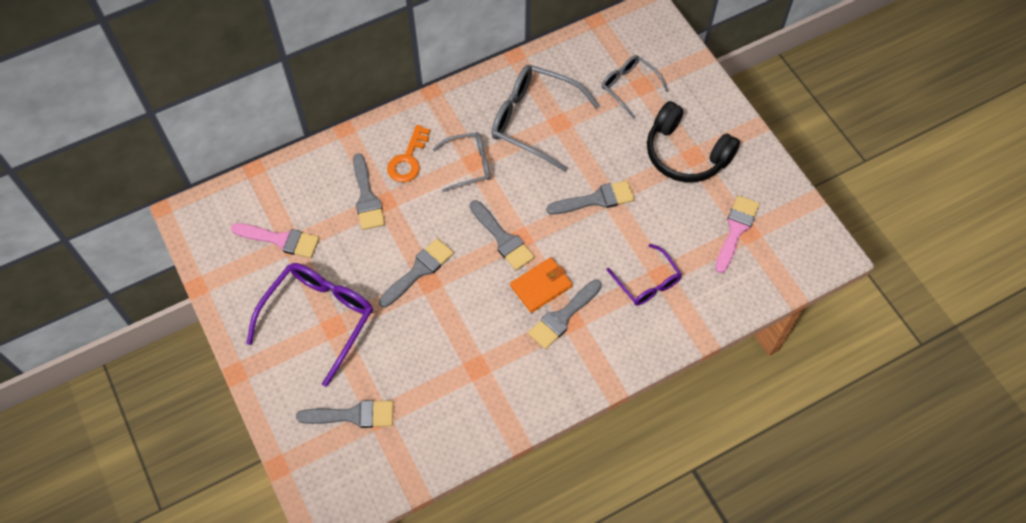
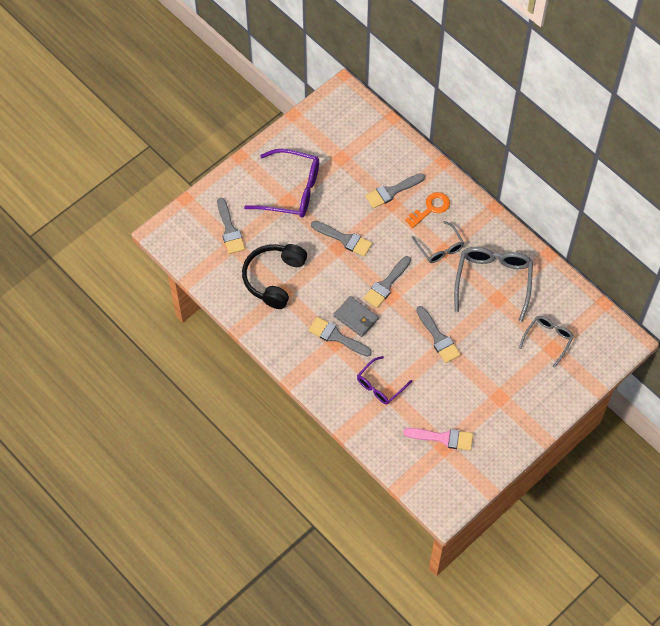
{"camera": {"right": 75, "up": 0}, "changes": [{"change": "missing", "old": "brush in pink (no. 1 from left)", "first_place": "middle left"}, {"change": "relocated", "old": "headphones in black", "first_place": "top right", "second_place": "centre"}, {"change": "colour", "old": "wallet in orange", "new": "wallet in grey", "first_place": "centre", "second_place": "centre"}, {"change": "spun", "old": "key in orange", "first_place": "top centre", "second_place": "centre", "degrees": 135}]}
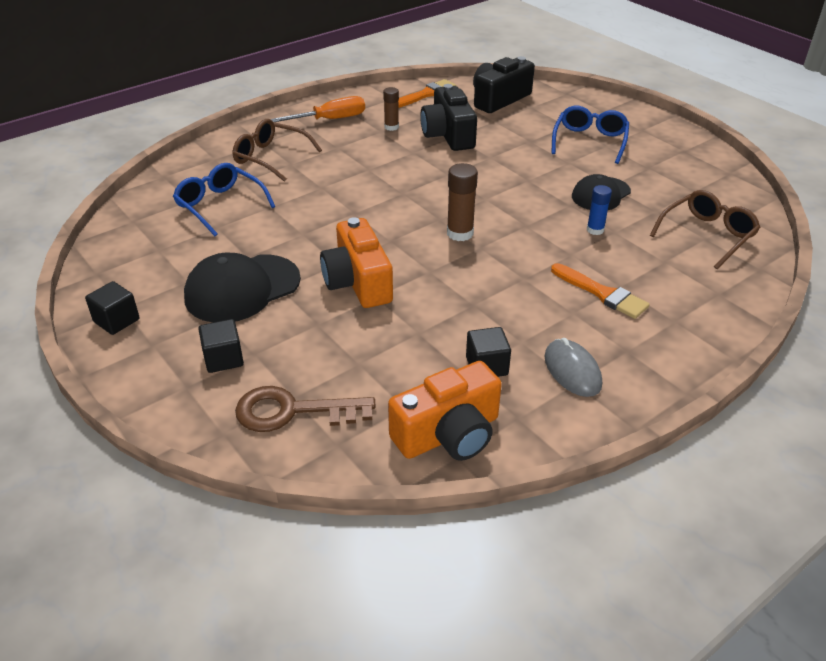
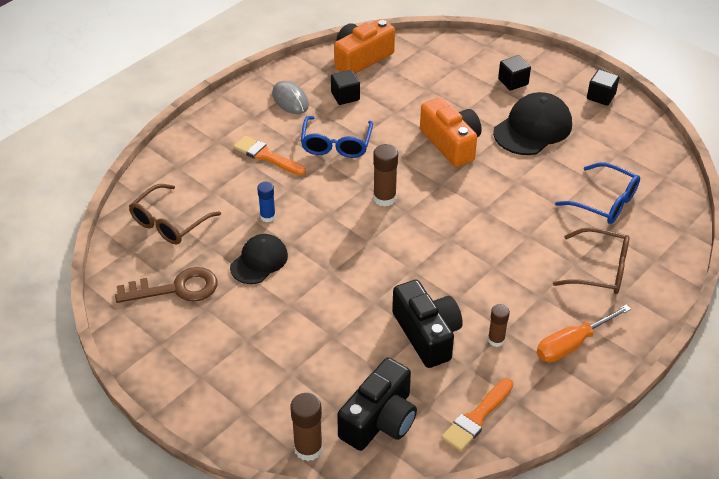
{"camera": {"right": 170, "up": 5}, "changes": [{"change": "appeared", "new": "glue stick in brown (no. 1 from left)", "second_place": "bottom centre"}, {"change": "relocated", "old": "key in brown", "first_place": "centre", "second_place": "middle left"}, {"change": "relocated", "old": "glasses in blue (no. 2 from left in the first image)", "new": "glasses in blue (no. 1 from left)", "first_place": "top right", "second_place": "top centre"}]}
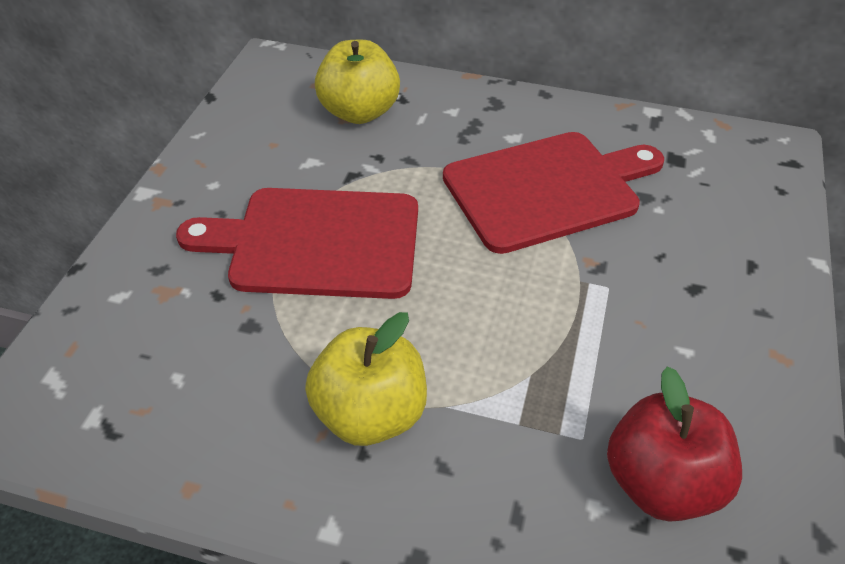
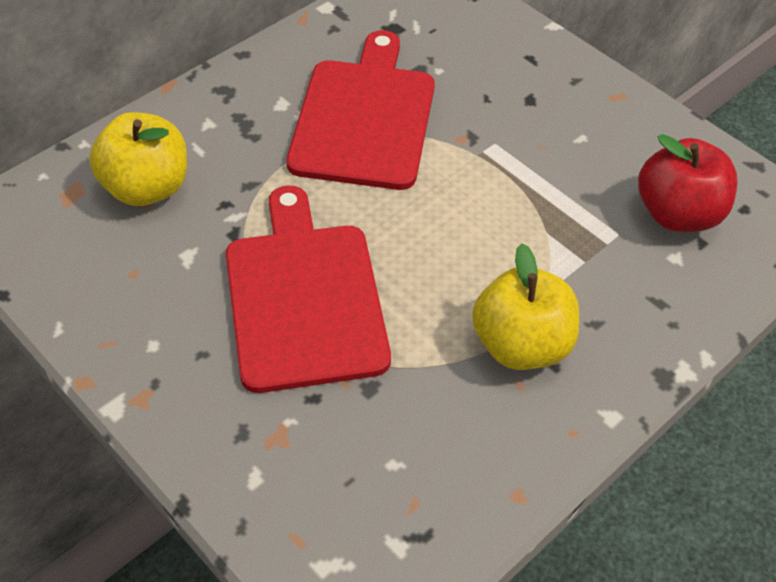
{"camera": {"right": -60, "up": 5}, "changes": [{"change": "spun", "old": "cutting board in red (no. 1 from left)", "first_place": "centre", "second_place": "centre", "degrees": 135}]}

- - -

### BRIEF
Across the whole listing above, state how many lines contain "degrees". Only the number is wanted.

### ANSWER BOX
2